RECORDED INFORMATION =>
++++++++++

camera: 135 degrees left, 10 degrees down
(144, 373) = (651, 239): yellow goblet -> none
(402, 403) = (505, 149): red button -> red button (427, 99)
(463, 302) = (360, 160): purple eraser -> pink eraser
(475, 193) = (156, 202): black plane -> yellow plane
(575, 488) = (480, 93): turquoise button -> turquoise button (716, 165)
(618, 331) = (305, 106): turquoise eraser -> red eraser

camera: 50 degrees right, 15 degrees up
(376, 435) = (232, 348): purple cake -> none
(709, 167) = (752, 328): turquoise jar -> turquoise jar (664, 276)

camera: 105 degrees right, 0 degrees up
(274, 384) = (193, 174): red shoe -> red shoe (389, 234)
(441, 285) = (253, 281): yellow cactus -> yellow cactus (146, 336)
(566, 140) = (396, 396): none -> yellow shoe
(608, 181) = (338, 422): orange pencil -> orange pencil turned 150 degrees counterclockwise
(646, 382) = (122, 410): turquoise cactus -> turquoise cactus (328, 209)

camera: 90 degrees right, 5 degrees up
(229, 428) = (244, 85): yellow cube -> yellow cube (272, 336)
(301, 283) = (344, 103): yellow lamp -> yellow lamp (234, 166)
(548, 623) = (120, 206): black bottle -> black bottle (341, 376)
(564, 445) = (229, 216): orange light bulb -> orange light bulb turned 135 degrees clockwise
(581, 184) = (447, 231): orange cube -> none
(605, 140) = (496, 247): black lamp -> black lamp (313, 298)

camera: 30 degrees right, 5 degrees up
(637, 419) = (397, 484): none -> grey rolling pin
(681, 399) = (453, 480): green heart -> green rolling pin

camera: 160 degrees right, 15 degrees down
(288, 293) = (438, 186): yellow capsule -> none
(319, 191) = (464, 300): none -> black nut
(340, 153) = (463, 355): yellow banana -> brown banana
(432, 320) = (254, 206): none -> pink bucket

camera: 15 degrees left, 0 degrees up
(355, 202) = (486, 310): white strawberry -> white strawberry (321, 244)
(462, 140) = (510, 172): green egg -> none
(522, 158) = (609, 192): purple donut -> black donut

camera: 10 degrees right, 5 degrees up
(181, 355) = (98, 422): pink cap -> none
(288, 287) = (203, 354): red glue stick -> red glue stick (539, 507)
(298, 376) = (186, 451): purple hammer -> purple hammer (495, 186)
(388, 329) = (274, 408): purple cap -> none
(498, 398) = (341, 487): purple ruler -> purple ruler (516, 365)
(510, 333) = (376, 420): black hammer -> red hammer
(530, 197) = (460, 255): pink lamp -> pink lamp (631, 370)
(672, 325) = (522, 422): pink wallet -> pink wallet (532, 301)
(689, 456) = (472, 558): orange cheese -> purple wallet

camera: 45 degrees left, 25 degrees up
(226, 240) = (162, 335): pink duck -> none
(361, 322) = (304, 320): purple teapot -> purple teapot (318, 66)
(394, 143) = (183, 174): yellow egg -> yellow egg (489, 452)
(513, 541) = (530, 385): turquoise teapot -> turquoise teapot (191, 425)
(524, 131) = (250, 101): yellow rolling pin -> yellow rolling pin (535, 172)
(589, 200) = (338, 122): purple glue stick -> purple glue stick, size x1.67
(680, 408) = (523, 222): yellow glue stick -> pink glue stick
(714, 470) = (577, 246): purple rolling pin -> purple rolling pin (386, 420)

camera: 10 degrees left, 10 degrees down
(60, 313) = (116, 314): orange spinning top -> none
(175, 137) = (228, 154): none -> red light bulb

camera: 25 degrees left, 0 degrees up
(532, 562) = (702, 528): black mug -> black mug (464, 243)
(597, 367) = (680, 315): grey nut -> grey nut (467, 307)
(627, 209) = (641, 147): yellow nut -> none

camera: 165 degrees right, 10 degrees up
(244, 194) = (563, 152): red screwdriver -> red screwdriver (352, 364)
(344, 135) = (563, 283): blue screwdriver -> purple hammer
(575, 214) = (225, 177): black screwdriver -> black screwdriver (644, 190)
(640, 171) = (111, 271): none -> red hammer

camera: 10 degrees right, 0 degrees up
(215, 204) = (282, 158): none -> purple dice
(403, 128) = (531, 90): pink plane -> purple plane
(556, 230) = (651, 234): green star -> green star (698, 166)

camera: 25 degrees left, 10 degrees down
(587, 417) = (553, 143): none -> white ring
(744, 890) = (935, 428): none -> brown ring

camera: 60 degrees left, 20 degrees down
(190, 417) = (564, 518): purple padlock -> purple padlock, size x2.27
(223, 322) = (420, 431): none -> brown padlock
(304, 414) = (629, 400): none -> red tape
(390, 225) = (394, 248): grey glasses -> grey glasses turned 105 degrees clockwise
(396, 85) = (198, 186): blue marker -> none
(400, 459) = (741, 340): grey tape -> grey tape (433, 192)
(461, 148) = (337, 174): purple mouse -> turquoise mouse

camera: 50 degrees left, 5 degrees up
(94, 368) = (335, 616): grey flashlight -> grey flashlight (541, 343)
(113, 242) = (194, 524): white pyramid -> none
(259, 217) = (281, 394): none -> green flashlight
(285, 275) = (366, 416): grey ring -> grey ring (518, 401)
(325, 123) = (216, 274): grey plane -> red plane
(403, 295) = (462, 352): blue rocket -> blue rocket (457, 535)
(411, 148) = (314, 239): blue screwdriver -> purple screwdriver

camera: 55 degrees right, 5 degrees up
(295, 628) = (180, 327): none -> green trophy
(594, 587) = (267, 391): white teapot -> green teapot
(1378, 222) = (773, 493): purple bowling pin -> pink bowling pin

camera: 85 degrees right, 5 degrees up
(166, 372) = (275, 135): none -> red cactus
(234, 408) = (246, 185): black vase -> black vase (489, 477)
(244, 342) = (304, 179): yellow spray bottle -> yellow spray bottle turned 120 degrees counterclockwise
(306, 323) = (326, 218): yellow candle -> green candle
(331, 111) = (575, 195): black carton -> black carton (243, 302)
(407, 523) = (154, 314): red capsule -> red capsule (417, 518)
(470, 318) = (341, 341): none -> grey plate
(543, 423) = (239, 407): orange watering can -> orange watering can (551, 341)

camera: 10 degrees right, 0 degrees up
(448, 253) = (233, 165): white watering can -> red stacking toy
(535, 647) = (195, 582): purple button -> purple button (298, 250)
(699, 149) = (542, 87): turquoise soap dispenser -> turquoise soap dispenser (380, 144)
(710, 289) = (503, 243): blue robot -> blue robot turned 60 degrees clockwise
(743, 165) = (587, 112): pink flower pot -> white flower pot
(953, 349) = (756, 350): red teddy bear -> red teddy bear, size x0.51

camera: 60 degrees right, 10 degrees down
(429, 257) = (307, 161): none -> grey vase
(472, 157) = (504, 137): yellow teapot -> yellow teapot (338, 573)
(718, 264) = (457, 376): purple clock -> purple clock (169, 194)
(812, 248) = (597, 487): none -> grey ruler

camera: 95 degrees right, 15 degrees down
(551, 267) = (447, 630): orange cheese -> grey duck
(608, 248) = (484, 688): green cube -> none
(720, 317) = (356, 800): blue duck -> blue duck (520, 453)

++++++++++

BRIEF =>
The answer consists only of the lines from the one containing "(166, 372) = (275, 135): none -> red cactus" to the end of the records, each written out exactly.

WRITTEN SOLUTION =>
(166, 372) = (275, 135): none -> red cactus
(234, 408) = (246, 185): black vase -> black vase (489, 477)
(244, 342) = (304, 179): yellow spray bottle -> yellow spray bottle turned 120 degrees counterclockwise
(306, 323) = (326, 218): yellow candle -> green candle
(331, 111) = (575, 195): black carton -> black carton (243, 302)
(407, 523) = (154, 314): red capsule -> red capsule (417, 518)
(470, 318) = (341, 341): none -> grey plate
(543, 423) = (239, 407): orange watering can -> orange watering can (551, 341)

camera: 10 degrees right, 0 degrees up
(448, 253) = (233, 165): white watering can -> red stacking toy
(535, 647) = (195, 582): purple button -> purple button (298, 250)
(699, 149) = (542, 87): turquoise soap dispenser -> turquoise soap dispenser (380, 144)
(710, 289) = (503, 243): blue robot -> blue robot turned 60 degrees clockwise
(743, 165) = (587, 112): pink flower pot -> white flower pot
(953, 349) = (756, 350): red teddy bear -> red teddy bear, size x0.51

camera: 60 degrees right, 10 degrees down
(429, 257) = (307, 161): none -> grey vase
(472, 157) = (504, 137): yellow teapot -> yellow teapot (338, 573)
(718, 264) = (457, 376): purple clock -> purple clock (169, 194)
(812, 248) = (597, 487): none -> grey ruler

camera: 95 degrees right, 15 degrees down
(551, 267) = (447, 630): orange cheese -> grey duck
(608, 248) = (484, 688): green cube -> none
(720, 317) = (356, 800): blue duck -> blue duck (520, 453)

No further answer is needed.